• WHAT YOU HAVE TO DO:
Edit everything from the line containing "Return every road" down to the line containing "road 5 (residential): [(343,267),(470,280)]" by replacing "excluded" with "omitted", and return only those lines with nothing else changed.

• RECORDS FOR THE TASK:
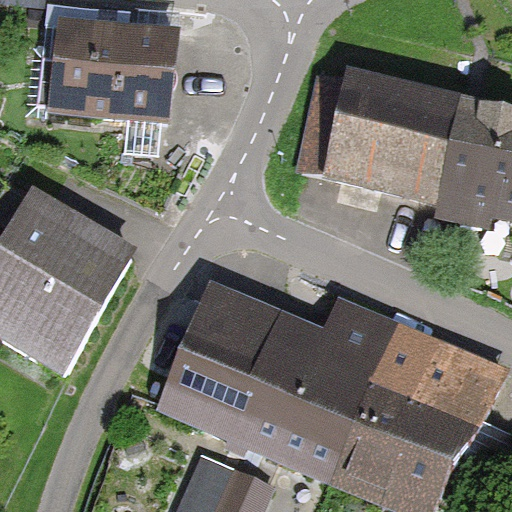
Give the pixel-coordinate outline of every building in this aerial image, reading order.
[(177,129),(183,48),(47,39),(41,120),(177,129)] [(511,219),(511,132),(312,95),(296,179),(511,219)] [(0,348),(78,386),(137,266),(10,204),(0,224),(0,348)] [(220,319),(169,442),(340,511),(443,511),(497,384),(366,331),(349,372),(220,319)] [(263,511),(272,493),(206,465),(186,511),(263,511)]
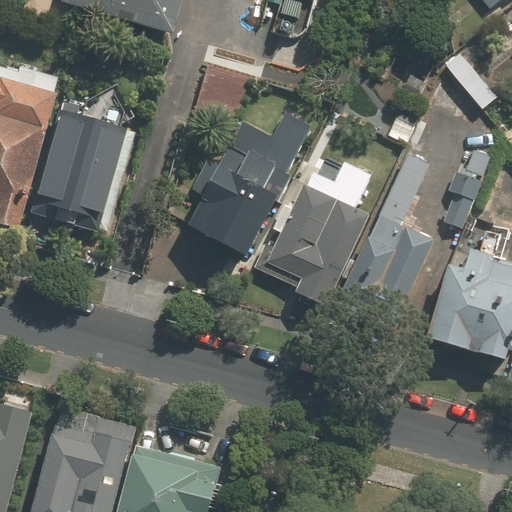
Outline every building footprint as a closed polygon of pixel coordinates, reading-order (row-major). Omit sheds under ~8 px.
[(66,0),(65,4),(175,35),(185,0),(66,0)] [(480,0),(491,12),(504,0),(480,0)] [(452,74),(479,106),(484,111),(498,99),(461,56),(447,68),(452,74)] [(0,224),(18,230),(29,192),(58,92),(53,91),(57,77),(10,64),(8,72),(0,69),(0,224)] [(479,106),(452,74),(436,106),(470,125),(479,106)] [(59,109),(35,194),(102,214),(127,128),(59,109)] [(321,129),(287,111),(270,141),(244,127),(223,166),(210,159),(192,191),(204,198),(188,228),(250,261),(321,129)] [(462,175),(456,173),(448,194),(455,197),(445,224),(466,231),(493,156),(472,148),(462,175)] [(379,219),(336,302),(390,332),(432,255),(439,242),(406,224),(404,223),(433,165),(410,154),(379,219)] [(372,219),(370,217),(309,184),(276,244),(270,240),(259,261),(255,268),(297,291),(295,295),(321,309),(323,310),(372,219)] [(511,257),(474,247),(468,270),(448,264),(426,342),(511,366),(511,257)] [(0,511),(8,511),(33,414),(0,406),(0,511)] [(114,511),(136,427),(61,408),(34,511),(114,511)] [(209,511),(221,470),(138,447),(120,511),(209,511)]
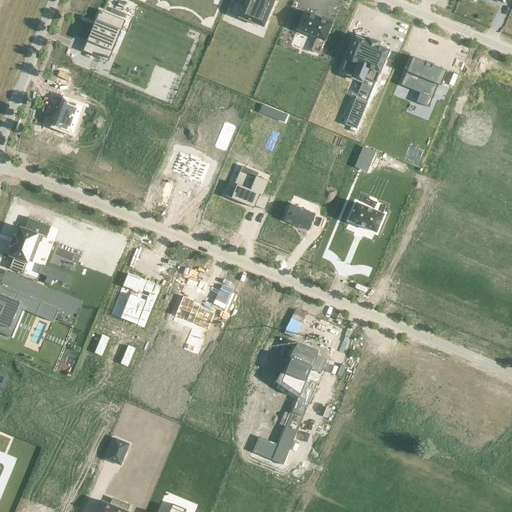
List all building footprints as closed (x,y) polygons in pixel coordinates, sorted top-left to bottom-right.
==
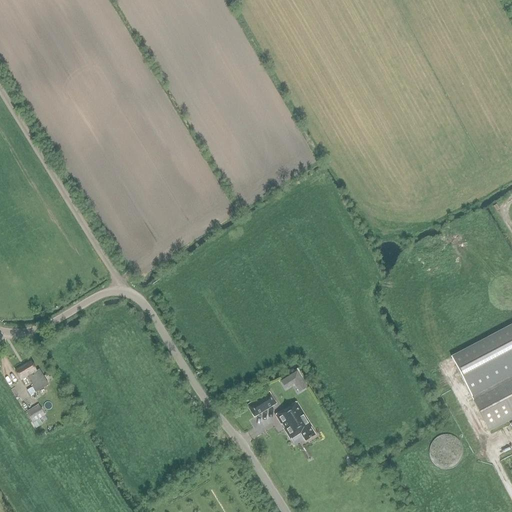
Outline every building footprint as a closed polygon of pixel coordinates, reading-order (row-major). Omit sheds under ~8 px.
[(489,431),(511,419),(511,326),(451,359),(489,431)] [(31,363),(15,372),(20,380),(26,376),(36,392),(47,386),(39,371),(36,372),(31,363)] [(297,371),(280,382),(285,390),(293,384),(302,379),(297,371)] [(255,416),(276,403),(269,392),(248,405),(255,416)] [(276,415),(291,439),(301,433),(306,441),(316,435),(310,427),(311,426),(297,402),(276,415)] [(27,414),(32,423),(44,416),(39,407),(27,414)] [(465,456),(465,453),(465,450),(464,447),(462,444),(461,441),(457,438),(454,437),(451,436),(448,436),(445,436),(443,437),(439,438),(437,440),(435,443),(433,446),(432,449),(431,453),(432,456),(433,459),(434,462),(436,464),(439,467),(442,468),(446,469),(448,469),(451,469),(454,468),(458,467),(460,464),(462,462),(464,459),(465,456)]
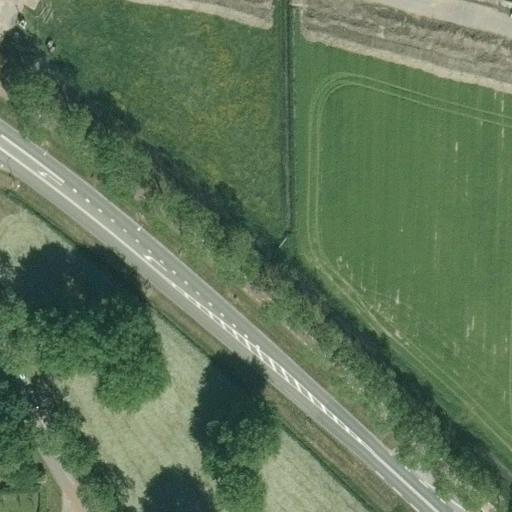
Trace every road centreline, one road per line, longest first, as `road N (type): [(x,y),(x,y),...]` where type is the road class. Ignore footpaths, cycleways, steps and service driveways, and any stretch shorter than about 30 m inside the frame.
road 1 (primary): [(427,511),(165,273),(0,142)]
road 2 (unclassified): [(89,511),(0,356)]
...
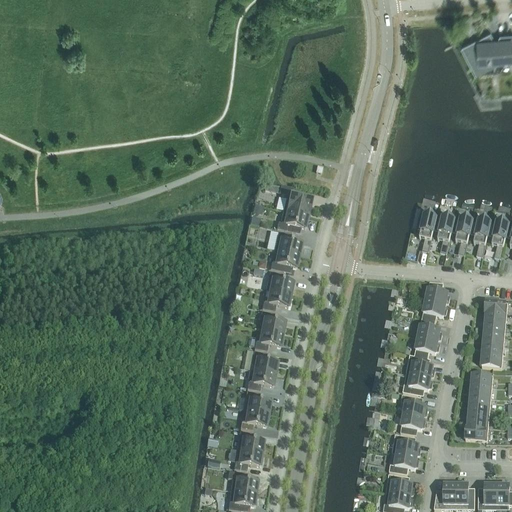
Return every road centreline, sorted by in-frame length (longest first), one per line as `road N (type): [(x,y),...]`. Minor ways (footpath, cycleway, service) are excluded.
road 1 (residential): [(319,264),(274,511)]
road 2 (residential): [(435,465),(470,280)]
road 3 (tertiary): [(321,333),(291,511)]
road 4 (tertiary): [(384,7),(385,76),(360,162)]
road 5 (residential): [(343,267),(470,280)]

• OUTPUT:
Return every road centreline, sorted by in-frame length (longest first), one per line as `road N (type): [(x,y),...]`. Minor ways (footpath, cycleway, service) are omitted.
road 1 (residential): [(319,264),(274,511)]
road 2 (residential): [(435,465),(470,280)]
road 3 (tertiary): [(321,333),(291,511)]
road 4 (tertiary): [(384,7),(385,76),(360,162)]
road 5 (residential): [(343,267),(470,280)]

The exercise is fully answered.